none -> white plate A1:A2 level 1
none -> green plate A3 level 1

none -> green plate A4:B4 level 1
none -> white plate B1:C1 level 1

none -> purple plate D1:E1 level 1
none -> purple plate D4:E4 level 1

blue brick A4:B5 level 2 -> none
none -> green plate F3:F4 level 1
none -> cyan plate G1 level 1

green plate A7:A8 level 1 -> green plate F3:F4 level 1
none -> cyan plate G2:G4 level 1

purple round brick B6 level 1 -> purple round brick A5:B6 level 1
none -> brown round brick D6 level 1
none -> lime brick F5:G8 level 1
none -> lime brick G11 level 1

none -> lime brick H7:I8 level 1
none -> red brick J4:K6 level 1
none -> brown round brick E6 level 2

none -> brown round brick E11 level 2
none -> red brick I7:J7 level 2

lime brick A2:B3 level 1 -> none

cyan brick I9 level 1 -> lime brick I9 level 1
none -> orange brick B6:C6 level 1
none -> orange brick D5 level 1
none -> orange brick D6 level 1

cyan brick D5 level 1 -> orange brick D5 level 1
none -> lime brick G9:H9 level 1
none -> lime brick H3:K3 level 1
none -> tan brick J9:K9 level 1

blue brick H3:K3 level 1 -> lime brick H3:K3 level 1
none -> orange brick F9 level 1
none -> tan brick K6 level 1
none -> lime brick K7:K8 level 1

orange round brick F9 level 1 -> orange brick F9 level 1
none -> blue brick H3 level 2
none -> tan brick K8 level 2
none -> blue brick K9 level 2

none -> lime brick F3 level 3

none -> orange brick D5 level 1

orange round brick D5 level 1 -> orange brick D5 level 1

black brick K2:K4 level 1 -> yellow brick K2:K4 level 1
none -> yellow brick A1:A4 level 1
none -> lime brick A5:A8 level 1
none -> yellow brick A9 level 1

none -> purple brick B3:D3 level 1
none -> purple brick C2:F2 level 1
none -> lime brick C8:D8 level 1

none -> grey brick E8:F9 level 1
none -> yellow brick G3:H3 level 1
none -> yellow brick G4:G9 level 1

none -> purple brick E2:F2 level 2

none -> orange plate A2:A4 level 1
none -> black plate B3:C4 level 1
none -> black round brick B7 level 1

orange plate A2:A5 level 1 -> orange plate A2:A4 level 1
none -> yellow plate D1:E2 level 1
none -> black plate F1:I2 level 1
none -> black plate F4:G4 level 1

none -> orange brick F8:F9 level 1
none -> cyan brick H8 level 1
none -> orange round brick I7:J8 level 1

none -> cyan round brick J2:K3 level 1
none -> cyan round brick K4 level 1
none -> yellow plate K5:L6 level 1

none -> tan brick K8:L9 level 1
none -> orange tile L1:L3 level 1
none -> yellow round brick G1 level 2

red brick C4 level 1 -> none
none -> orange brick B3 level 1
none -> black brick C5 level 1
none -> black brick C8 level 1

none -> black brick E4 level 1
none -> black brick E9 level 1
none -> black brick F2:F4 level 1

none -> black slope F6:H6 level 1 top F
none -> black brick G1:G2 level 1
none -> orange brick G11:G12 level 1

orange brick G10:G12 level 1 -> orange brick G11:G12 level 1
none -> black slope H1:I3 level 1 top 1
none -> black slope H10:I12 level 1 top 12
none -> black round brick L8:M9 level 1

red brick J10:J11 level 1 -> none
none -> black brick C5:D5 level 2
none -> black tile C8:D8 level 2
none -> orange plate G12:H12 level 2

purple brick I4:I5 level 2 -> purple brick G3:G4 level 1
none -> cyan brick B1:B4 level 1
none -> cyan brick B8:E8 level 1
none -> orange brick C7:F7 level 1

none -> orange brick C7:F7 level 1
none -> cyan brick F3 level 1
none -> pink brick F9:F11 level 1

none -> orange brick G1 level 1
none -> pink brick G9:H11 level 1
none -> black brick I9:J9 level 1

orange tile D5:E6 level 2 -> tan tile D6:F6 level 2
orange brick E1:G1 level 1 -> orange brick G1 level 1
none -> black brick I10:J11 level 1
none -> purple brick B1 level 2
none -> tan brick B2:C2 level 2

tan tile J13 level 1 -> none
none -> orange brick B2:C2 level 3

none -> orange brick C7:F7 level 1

***

TASK ITEM:
Copy the listing in full. Match it word for word.

TASK OUTPUT:
none -> white plate A1:A2 level 1
none -> green plate A3 level 1

none -> green plate A4:B4 level 1
none -> white plate B1:C1 level 1

none -> purple plate D1:E1 level 1
none -> purple plate D4:E4 level 1

blue brick A4:B5 level 2 -> none
none -> green plate F3:F4 level 1
none -> cyan plate G1 level 1

green plate A7:A8 level 1 -> green plate F3:F4 level 1
none -> cyan plate G2:G4 level 1

purple round brick B6 level 1 -> purple round brick A5:B6 level 1
none -> brown round brick D6 level 1
none -> lime brick F5:G8 level 1
none -> lime brick G11 level 1

none -> lime brick H7:I8 level 1
none -> red brick J4:K6 level 1
none -> brown round brick E6 level 2

none -> brown round brick E11 level 2
none -> red brick I7:J7 level 2

lime brick A2:B3 level 1 -> none

cyan brick I9 level 1 -> lime brick I9 level 1
none -> orange brick B6:C6 level 1
none -> orange brick D5 level 1
none -> orange brick D6 level 1

cyan brick D5 level 1 -> orange brick D5 level 1
none -> lime brick G9:H9 level 1
none -> lime brick H3:K3 level 1
none -> tan brick J9:K9 level 1

blue brick H3:K3 level 1 -> lime brick H3:K3 level 1
none -> orange brick F9 level 1
none -> tan brick K6 level 1
none -> lime brick K7:K8 level 1

orange round brick F9 level 1 -> orange brick F9 level 1
none -> blue brick H3 level 2
none -> tan brick K8 level 2
none -> blue brick K9 level 2

none -> lime brick F3 level 3

none -> orange brick D5 level 1

orange round brick D5 level 1 -> orange brick D5 level 1

black brick K2:K4 level 1 -> yellow brick K2:K4 level 1
none -> yellow brick A1:A4 level 1
none -> lime brick A5:A8 level 1
none -> yellow brick A9 level 1

none -> purple brick B3:D3 level 1
none -> purple brick C2:F2 level 1
none -> lime brick C8:D8 level 1

none -> grey brick E8:F9 level 1
none -> yellow brick G3:H3 level 1
none -> yellow brick G4:G9 level 1

none -> purple brick E2:F2 level 2

none -> orange plate A2:A4 level 1
none -> black plate B3:C4 level 1
none -> black round brick B7 level 1

orange plate A2:A5 level 1 -> orange plate A2:A4 level 1
none -> yellow plate D1:E2 level 1
none -> black plate F1:I2 level 1
none -> black plate F4:G4 level 1

none -> orange brick F8:F9 level 1
none -> cyan brick H8 level 1
none -> orange round brick I7:J8 level 1

none -> cyan round brick J2:K3 level 1
none -> cyan round brick K4 level 1
none -> yellow plate K5:L6 level 1

none -> tan brick K8:L9 level 1
none -> orange tile L1:L3 level 1
none -> yellow round brick G1 level 2

red brick C4 level 1 -> none
none -> orange brick B3 level 1
none -> black brick C5 level 1
none -> black brick C8 level 1

none -> black brick E4 level 1
none -> black brick E9 level 1
none -> black brick F2:F4 level 1

none -> black slope F6:H6 level 1 top F
none -> black brick G1:G2 level 1
none -> orange brick G11:G12 level 1

orange brick G10:G12 level 1 -> orange brick G11:G12 level 1
none -> black slope H1:I3 level 1 top 1
none -> black slope H10:I12 level 1 top 12
none -> black round brick L8:M9 level 1

red brick J10:J11 level 1 -> none
none -> black brick C5:D5 level 2
none -> black tile C8:D8 level 2
none -> orange plate G12:H12 level 2

purple brick I4:I5 level 2 -> purple brick G3:G4 level 1
none -> cyan brick B1:B4 level 1
none -> cyan brick B8:E8 level 1
none -> orange brick C7:F7 level 1

none -> orange brick C7:F7 level 1
none -> cyan brick F3 level 1
none -> pink brick F9:F11 level 1

none -> orange brick G1 level 1
none -> pink brick G9:H11 level 1
none -> black brick I9:J9 level 1

orange tile D5:E6 level 2 -> tan tile D6:F6 level 2
orange brick E1:G1 level 1 -> orange brick G1 level 1
none -> black brick I10:J11 level 1
none -> purple brick B1 level 2
none -> tan brick B2:C2 level 2

tan tile J13 level 1 -> none
none -> orange brick B2:C2 level 3

none -> orange brick C7:F7 level 1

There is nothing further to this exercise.